**WHAT IS BEING ASKED**
Your result should be every line of the records below that contains the word "cactus".

[Data items]
------------------------------

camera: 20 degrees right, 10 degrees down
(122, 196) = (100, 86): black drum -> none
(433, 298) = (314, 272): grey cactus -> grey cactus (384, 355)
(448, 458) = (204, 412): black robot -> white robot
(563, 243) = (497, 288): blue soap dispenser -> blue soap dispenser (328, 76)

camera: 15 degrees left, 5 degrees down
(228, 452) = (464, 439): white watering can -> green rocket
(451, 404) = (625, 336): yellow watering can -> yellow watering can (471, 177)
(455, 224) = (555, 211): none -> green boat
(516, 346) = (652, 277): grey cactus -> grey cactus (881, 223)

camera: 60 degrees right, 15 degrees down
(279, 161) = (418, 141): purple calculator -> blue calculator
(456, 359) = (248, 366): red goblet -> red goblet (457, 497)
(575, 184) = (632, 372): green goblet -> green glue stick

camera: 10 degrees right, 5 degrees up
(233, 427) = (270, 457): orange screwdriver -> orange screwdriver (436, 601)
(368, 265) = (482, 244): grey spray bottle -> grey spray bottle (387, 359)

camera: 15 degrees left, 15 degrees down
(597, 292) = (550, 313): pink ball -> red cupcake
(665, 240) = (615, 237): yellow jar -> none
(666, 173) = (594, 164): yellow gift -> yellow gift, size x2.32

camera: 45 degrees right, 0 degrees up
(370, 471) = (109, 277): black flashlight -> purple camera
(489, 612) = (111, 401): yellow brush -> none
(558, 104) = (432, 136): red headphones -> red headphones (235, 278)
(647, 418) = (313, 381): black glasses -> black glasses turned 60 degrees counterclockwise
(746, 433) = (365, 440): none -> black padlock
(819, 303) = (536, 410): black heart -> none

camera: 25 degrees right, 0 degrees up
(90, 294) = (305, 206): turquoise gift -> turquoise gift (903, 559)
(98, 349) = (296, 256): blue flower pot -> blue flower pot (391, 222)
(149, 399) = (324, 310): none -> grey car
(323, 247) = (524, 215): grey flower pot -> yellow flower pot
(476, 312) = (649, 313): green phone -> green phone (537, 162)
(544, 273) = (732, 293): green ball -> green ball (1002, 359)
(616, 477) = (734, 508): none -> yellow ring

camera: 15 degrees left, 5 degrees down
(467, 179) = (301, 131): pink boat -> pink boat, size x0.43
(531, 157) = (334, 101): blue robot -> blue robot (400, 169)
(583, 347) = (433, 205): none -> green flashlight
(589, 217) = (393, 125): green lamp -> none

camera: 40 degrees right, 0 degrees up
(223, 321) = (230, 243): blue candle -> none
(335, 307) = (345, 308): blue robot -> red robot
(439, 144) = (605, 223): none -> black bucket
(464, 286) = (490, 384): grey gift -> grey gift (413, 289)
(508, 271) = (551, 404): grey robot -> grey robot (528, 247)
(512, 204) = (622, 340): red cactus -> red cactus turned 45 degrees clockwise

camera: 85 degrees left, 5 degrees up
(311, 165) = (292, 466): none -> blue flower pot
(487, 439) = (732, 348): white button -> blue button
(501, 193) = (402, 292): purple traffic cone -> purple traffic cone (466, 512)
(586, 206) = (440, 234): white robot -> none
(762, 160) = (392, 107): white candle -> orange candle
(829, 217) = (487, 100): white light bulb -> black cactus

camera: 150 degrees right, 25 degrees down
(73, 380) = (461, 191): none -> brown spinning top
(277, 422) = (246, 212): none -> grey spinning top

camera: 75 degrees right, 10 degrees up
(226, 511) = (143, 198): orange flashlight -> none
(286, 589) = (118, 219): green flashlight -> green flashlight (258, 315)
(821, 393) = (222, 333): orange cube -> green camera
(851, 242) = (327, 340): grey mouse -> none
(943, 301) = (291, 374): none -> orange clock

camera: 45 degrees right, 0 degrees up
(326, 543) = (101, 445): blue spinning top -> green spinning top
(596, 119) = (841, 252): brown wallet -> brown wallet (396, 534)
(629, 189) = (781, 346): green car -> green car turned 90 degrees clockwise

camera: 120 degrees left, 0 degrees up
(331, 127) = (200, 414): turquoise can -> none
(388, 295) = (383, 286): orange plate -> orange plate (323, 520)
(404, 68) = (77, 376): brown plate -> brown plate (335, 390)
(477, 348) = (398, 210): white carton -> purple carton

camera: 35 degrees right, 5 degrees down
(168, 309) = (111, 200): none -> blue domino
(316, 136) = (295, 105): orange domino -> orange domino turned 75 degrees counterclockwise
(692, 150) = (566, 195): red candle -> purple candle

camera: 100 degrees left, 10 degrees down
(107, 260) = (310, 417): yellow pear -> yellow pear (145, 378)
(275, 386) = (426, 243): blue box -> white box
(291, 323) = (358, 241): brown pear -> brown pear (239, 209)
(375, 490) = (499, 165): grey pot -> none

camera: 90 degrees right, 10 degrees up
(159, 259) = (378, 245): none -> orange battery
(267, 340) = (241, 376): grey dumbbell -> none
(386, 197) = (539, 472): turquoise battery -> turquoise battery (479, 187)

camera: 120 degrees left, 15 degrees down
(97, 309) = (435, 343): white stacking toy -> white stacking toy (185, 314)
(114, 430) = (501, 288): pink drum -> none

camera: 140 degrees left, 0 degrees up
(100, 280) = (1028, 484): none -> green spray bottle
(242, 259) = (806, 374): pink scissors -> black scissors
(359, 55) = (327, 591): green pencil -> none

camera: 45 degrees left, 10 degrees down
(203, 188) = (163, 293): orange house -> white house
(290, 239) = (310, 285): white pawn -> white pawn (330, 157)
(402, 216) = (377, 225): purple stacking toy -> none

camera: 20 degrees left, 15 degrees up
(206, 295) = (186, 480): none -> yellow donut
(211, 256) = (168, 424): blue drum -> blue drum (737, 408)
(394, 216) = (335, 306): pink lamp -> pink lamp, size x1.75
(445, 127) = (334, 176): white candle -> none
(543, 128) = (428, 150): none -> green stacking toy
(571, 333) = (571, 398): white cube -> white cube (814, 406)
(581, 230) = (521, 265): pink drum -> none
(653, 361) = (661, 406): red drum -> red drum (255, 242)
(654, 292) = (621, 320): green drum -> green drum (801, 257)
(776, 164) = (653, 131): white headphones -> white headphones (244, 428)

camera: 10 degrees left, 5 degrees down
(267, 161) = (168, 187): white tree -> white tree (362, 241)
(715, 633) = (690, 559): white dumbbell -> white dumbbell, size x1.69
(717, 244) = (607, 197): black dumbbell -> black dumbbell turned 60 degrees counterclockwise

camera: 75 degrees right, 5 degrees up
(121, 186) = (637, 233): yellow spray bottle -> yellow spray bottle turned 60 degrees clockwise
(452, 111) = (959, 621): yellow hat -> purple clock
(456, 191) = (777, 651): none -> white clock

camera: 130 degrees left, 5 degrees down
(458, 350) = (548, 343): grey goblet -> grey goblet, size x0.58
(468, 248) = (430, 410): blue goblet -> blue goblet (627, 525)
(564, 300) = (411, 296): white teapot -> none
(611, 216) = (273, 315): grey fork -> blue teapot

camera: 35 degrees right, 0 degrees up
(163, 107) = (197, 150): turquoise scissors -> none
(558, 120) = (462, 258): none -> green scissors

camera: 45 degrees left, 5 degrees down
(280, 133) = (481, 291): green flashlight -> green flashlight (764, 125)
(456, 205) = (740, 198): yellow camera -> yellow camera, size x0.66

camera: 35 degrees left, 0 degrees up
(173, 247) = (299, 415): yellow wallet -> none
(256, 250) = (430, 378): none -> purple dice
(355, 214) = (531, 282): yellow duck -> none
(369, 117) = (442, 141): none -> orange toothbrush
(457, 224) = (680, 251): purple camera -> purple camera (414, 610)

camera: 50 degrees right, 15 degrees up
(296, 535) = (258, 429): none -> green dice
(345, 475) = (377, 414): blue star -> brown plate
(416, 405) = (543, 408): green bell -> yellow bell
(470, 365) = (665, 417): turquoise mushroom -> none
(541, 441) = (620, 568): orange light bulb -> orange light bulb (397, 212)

------------------------------

**SOLUTION TO THIS EXERCISE**
(433, 298) = (314, 272): grey cactus -> grey cactus (384, 355)
(516, 346) = (652, 277): grey cactus -> grey cactus (881, 223)
(512, 204) = (622, 340): red cactus -> red cactus turned 45 degrees clockwise
(829, 217) = (487, 100): white light bulb -> black cactus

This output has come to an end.